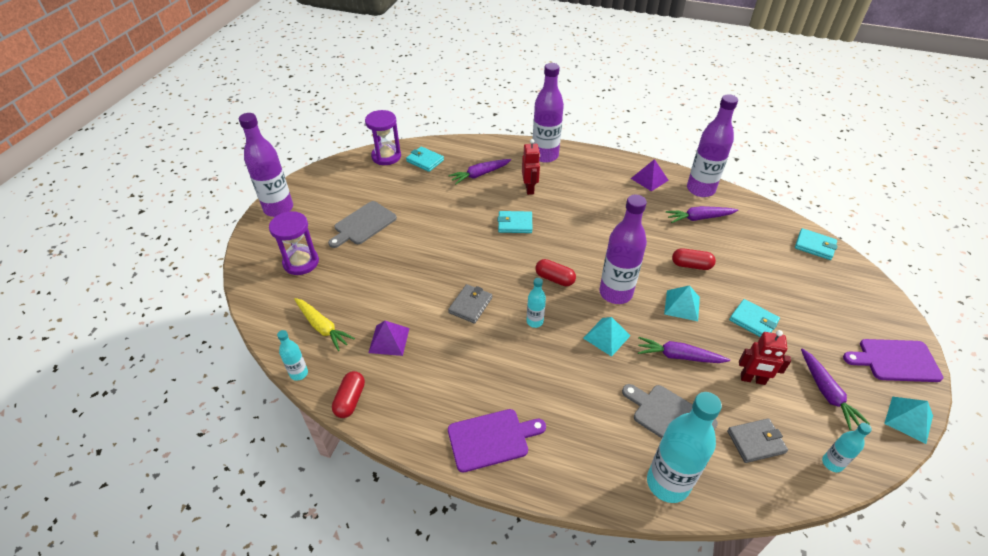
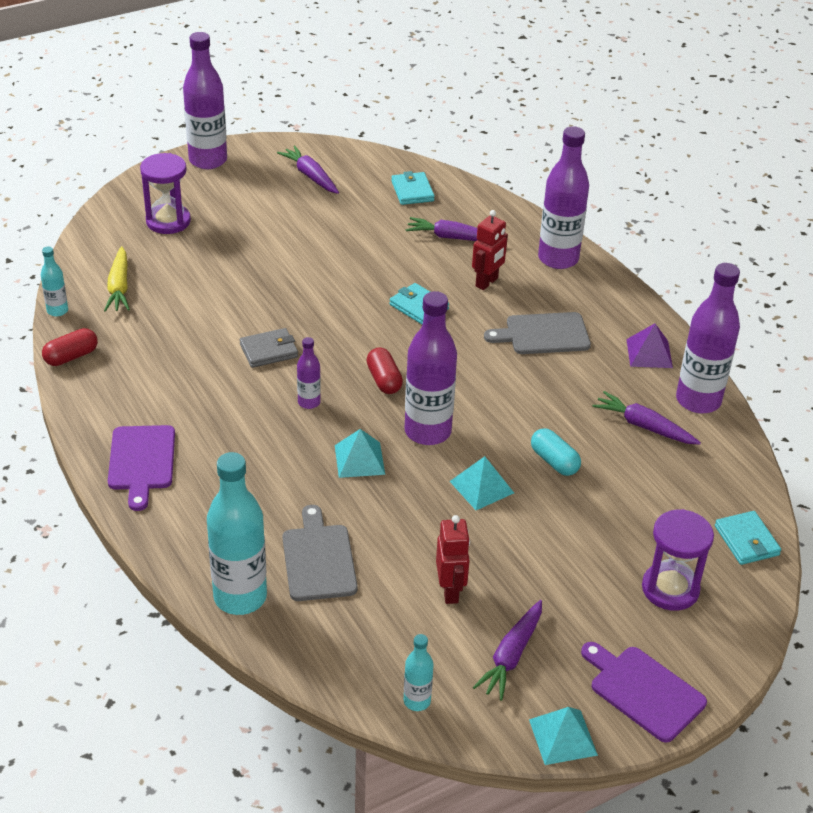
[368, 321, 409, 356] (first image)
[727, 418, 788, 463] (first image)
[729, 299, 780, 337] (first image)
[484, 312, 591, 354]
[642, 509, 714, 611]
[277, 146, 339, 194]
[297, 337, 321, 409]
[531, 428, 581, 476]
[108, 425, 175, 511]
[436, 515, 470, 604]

**********

▸ **Aim of the exercise**: Please quote nothing but the lines from the line with "[727, 418, 788, 463] (first image)" through the end of the data above, exactly as written, ends included.

▸ **Solution**:
[727, 418, 788, 463] (first image)
[729, 299, 780, 337] (first image)
[484, 312, 591, 354]
[642, 509, 714, 611]
[277, 146, 339, 194]
[297, 337, 321, 409]
[531, 428, 581, 476]
[108, 425, 175, 511]
[436, 515, 470, 604]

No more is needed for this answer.